Given records
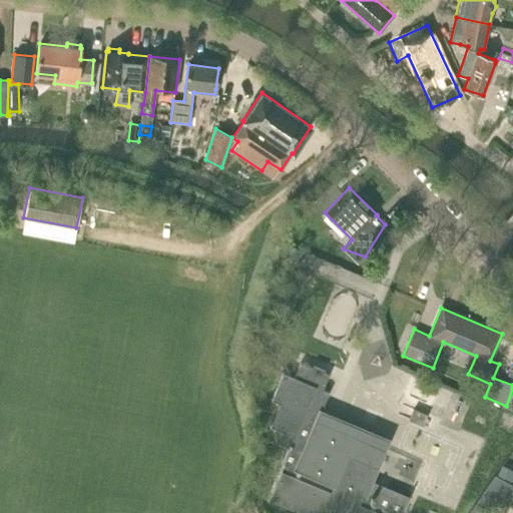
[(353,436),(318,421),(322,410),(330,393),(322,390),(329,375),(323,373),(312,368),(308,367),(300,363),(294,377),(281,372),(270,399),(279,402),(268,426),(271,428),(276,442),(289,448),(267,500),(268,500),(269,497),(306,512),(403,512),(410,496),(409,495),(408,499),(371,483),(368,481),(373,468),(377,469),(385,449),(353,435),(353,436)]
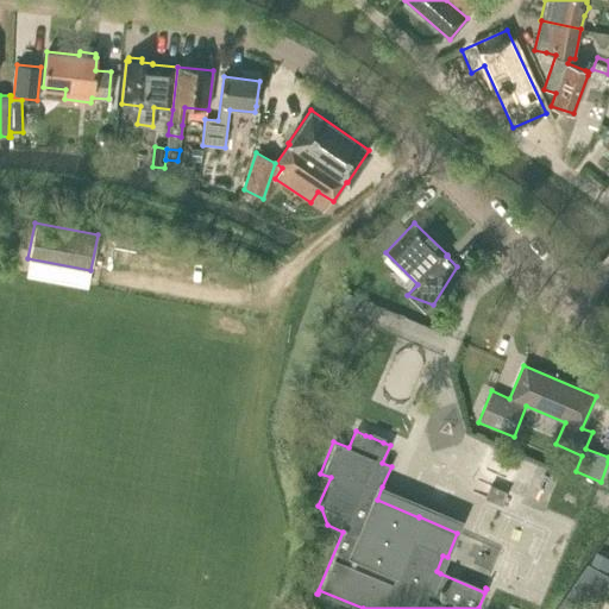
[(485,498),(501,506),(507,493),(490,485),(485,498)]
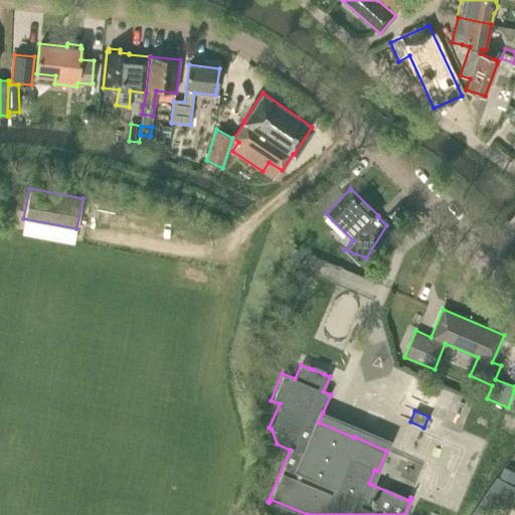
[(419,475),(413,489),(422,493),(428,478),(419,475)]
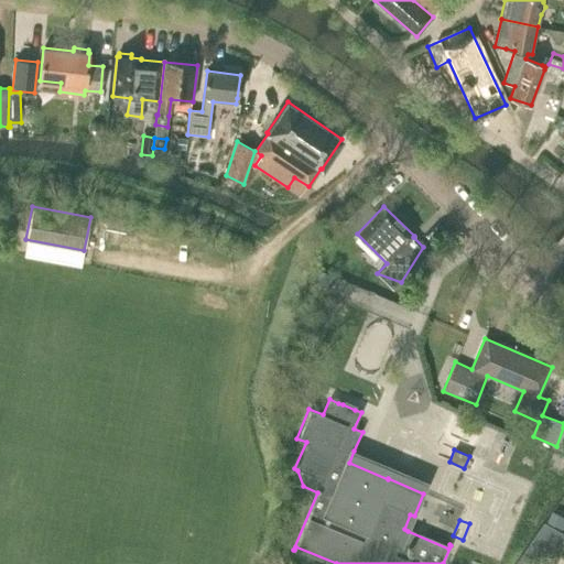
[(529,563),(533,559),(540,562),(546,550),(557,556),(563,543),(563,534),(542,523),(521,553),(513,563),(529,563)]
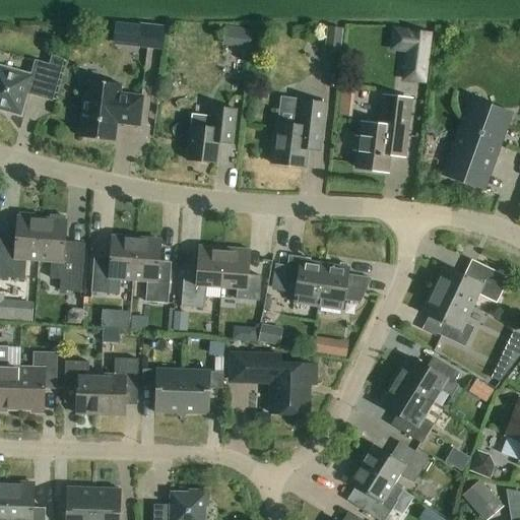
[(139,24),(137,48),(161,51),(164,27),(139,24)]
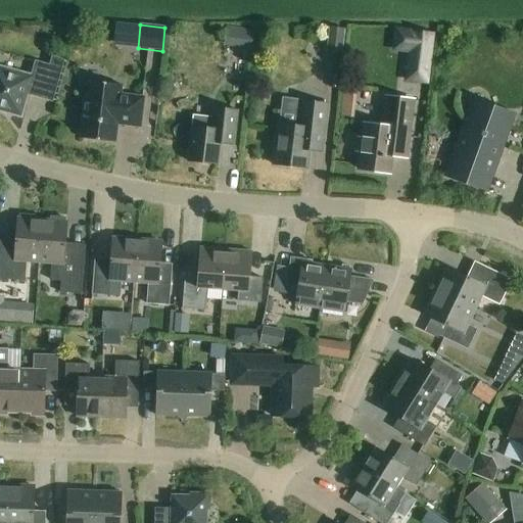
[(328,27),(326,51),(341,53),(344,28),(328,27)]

---

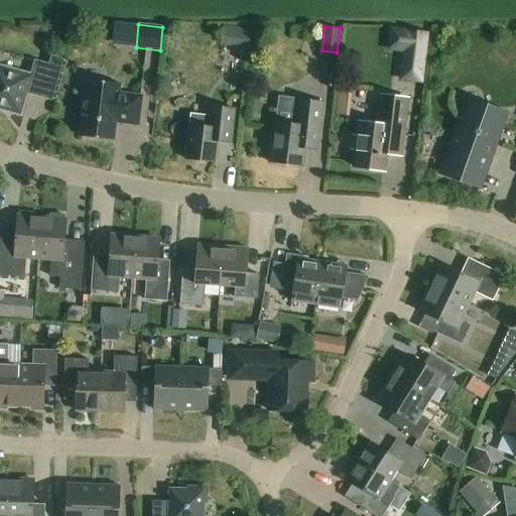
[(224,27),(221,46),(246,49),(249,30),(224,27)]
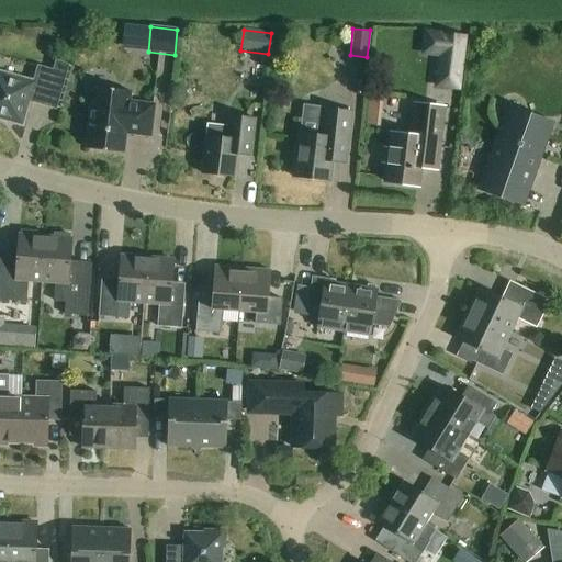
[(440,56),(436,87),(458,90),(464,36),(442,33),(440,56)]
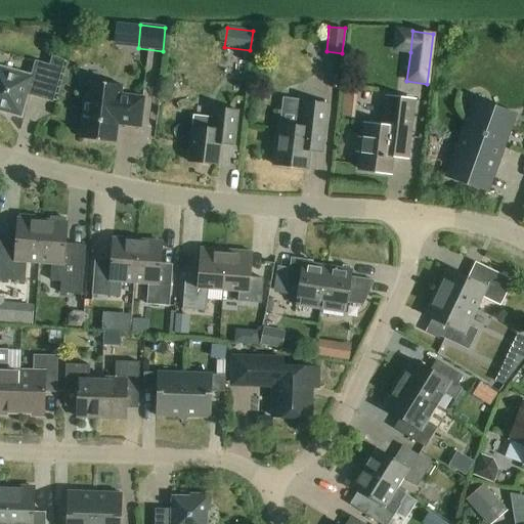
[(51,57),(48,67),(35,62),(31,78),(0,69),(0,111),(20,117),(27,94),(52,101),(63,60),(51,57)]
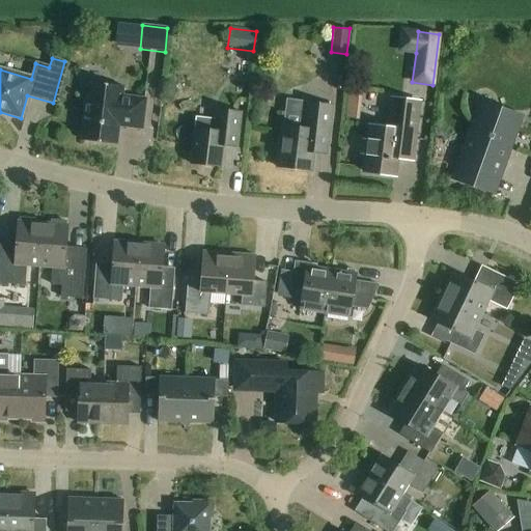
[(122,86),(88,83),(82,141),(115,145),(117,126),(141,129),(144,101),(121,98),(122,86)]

Your goal
Repeat exactly the lines above, beginning at the one containing "[(419,475),(413,489),(422,493),(428,478),(419,475)]" and ending at the one containing "[(328,27),(326,51),(341,53),(344,28),(328,27)]". Do not carry over any pictures.

Result of this task
[(419,475),(413,489),(422,493),(428,478),(419,475)]
[(529,563),(533,559),(540,562),(546,550),(557,556),(563,543),(563,534),(542,523),(521,553),(513,563),(529,563)]
[(139,24),(137,48),(161,51),(164,27),(139,24)]
[(328,27),(326,51),(341,53),(344,28),(328,27)]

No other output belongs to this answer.